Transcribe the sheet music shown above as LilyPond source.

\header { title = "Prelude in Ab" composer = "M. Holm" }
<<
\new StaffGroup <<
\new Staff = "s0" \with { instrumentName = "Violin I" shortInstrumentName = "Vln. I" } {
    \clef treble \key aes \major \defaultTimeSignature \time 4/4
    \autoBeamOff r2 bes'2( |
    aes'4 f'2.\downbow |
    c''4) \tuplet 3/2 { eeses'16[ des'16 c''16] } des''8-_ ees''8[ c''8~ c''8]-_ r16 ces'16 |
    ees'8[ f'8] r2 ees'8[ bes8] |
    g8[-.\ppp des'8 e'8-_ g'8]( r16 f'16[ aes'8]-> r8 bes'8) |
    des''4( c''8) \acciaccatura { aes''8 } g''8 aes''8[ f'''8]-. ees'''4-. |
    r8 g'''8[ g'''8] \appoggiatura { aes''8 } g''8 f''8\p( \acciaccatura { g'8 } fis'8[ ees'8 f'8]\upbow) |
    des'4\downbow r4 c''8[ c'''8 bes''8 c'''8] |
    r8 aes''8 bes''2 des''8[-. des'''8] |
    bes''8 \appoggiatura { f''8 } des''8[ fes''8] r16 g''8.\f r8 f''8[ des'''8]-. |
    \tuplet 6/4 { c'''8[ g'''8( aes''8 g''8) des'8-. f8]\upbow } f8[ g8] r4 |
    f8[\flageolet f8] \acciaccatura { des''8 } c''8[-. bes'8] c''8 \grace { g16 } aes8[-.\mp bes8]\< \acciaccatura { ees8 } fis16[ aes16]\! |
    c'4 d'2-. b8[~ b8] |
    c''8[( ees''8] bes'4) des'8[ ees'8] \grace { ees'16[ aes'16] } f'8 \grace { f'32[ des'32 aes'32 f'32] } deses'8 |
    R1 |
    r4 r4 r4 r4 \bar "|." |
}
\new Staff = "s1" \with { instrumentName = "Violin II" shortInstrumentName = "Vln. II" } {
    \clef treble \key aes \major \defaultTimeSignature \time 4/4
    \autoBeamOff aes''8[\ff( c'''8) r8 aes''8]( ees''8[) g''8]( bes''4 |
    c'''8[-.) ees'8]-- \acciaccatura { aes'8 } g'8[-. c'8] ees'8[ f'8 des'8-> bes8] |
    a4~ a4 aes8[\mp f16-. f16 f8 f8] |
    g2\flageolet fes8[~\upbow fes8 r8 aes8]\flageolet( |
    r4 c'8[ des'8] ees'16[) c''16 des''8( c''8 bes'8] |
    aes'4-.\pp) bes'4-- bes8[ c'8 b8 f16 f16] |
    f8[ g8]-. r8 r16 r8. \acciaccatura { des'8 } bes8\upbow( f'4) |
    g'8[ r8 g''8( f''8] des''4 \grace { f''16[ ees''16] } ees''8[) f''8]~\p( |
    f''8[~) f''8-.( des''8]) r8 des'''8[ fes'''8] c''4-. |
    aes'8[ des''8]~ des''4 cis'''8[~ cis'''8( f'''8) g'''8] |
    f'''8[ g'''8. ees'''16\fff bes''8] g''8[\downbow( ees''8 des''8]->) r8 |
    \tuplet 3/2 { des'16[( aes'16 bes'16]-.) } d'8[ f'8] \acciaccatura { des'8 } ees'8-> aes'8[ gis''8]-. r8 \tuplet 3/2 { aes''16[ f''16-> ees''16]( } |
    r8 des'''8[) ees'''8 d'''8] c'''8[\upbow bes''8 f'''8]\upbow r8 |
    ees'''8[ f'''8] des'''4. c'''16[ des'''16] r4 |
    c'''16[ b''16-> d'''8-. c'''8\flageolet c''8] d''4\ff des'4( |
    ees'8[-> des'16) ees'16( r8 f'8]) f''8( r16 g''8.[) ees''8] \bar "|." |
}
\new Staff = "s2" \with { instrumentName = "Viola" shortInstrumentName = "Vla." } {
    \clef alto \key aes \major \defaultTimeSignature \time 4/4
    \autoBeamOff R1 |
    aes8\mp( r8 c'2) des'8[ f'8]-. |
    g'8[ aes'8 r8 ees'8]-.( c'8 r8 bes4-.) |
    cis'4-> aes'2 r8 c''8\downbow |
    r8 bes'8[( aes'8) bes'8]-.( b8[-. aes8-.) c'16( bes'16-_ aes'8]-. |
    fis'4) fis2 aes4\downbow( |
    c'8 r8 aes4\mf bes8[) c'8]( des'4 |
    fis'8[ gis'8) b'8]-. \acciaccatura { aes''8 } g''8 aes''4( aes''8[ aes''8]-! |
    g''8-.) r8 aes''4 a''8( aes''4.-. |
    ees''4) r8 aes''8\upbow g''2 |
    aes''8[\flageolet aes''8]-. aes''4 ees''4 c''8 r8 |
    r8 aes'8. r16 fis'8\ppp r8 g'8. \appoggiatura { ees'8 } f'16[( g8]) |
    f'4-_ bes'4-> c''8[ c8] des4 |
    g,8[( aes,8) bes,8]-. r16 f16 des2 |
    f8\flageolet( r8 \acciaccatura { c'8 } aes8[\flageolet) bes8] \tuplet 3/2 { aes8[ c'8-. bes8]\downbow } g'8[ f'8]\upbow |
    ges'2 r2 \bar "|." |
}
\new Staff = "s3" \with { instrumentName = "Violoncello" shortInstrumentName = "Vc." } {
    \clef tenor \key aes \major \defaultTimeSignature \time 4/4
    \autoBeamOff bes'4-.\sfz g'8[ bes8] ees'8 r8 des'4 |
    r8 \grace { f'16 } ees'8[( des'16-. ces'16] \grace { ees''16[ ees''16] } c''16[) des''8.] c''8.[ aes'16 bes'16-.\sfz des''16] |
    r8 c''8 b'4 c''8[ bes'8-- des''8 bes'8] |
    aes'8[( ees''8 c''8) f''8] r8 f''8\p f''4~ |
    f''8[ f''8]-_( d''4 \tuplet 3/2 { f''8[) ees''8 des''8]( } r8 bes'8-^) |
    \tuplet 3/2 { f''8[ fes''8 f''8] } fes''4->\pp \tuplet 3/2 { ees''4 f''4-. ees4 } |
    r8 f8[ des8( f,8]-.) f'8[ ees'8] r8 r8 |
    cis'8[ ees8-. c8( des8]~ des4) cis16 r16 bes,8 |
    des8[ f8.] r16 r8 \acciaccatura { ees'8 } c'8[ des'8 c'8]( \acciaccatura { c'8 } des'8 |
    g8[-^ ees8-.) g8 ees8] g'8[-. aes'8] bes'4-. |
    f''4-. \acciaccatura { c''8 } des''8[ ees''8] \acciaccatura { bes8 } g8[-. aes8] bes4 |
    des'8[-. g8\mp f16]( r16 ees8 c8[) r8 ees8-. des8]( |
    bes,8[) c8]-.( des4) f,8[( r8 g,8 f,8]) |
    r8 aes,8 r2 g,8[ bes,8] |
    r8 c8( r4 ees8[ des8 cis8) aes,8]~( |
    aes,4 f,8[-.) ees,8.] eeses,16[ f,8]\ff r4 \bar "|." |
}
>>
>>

——————

#### TASK DIRECTIONS:
Extract every line of the records that contains the string "defaultTimeSignature", matching case exactly.

#### OUTPUT BELOW:
    \clef treble \key aes \major \defaultTimeSignature \time 4/4
    \clef treble \key aes \major \defaultTimeSignature \time 4/4
    \clef alto \key aes \major \defaultTimeSignature \time 4/4
    \clef tenor \key aes \major \defaultTimeSignature \time 4/4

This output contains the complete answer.